▶ Task description
Although the entries contain pictures, copy only their text, exactly as written.

▶ Data extracted from a collection

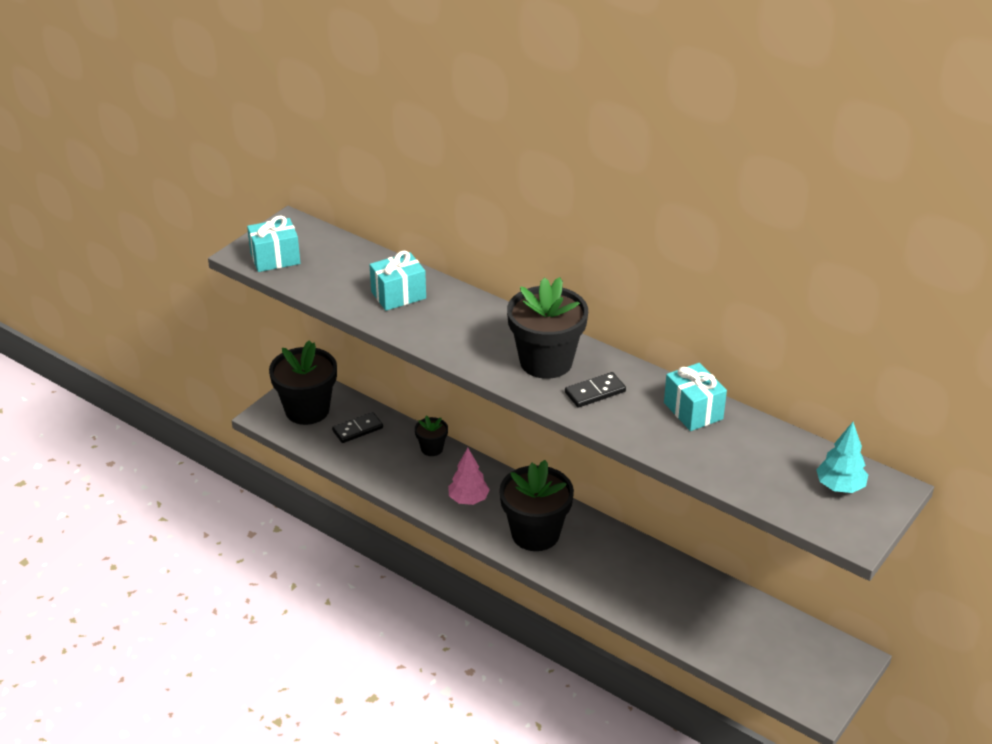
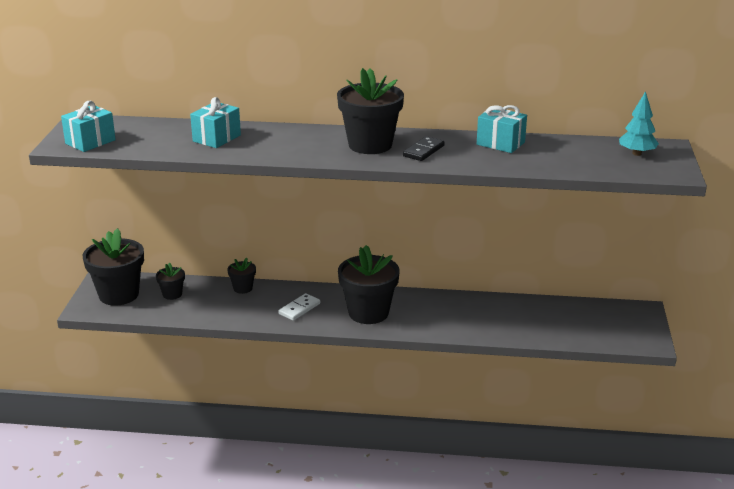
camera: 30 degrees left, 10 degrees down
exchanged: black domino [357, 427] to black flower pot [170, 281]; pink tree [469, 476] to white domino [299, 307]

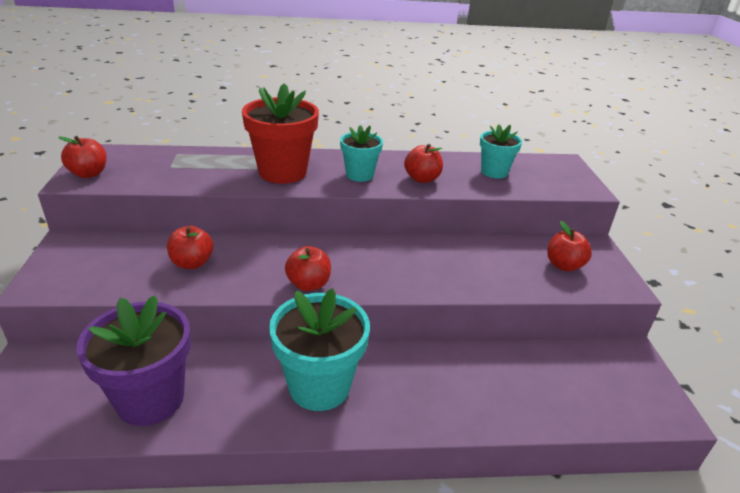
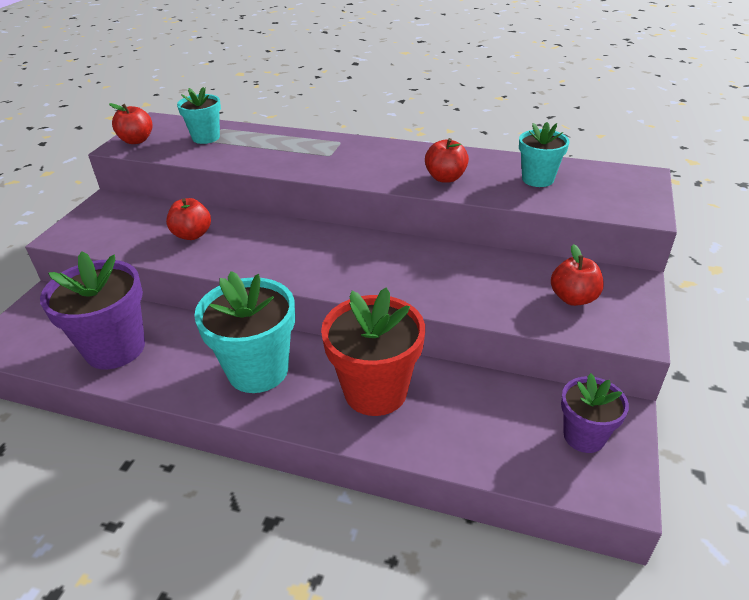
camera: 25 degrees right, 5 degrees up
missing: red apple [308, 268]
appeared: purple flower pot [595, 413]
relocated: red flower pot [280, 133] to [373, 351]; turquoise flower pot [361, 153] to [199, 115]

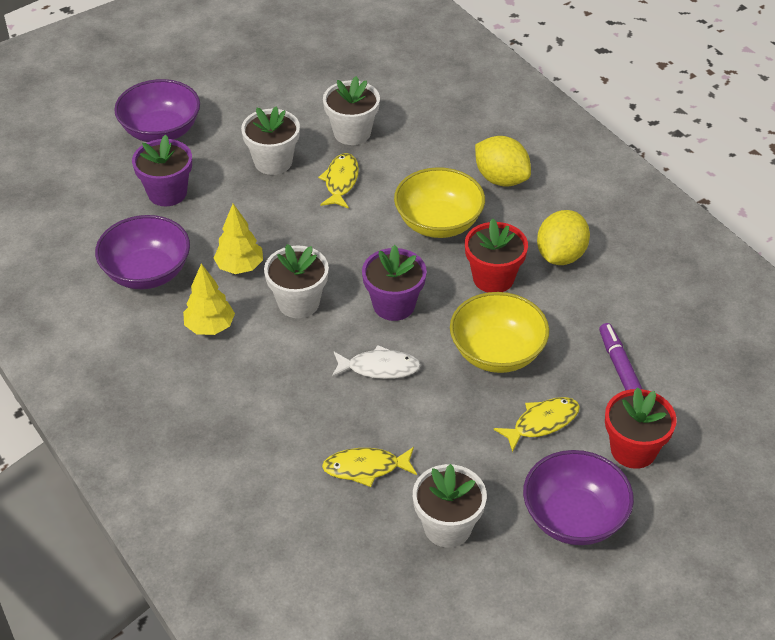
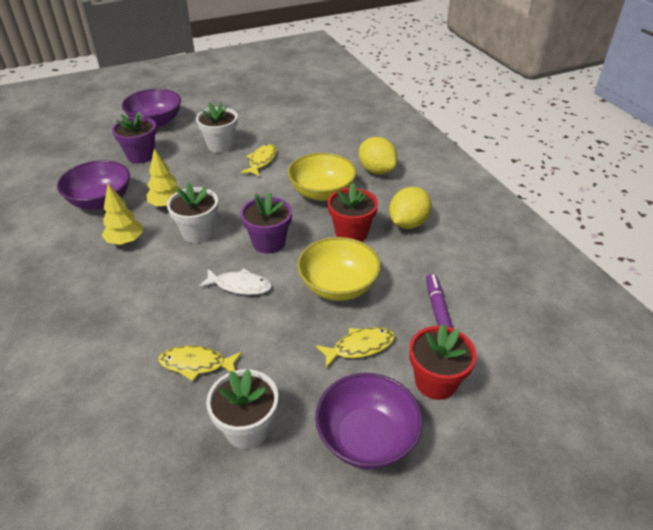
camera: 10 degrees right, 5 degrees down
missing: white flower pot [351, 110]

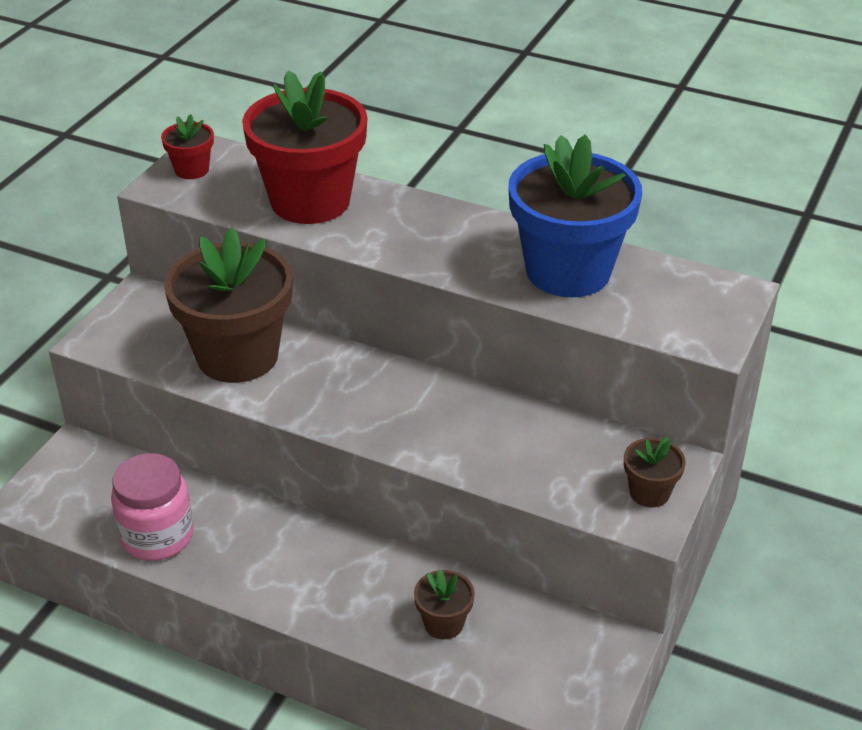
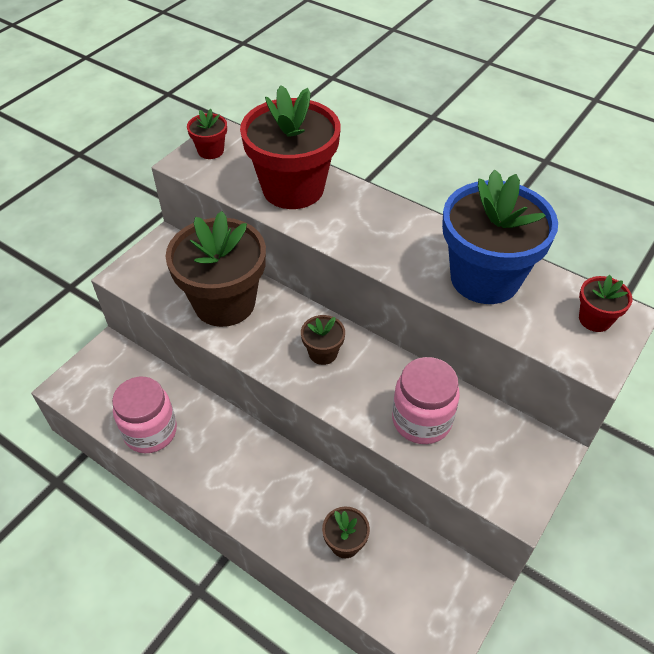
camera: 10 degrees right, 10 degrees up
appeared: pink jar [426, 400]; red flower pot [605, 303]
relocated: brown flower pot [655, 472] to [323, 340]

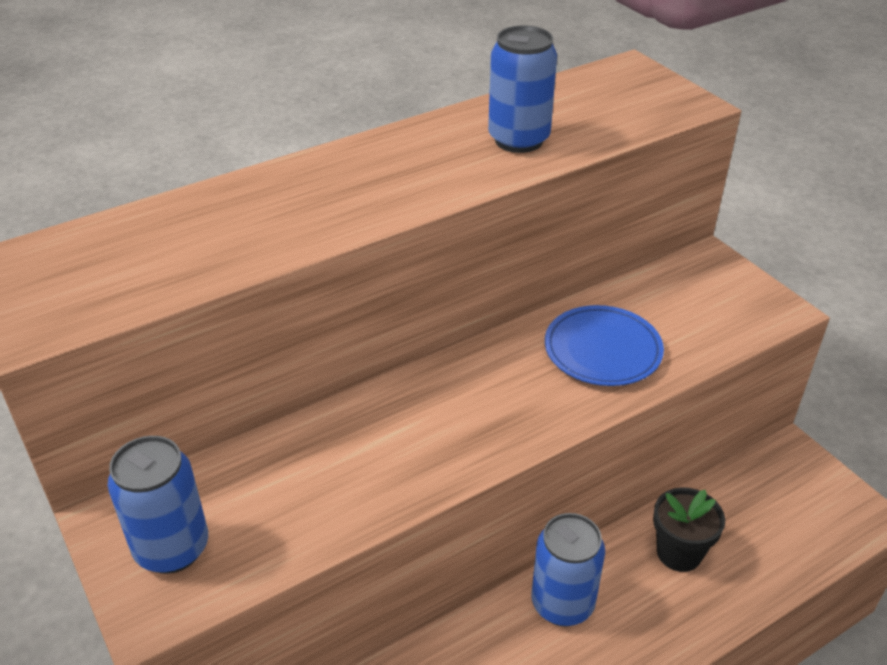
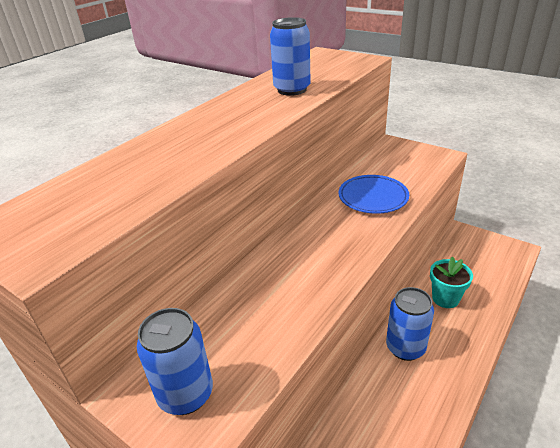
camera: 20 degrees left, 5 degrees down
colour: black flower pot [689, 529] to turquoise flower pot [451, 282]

▶ The completed task
camera: 30 degrees left, 10 degrees down
exchanged: black domino [357, 427] to black flower pot [170, 281]; pink tree [469, 476] to white domino [299, 307]

camera: 25 degrees right, 5 degrees up
missing: red apple [308, 268]
appeared: purple flower pot [595, 413]
relocated: red flower pot [280, 133] to [373, 351]; turquoise flower pot [361, 153] to [199, 115]

camera: 10 degrees right, 5 degrees down
missing: white flower pot [351, 110]

camera: 10 degrees right, 10 degrees up
appeared: pink jar [426, 400]; red flower pot [605, 303]
relocated: brown flower pot [655, 472] to [323, 340]

camera: 20 degrees left, 5 degrees down
colour: black flower pot [689, 529] to turquoise flower pot [451, 282]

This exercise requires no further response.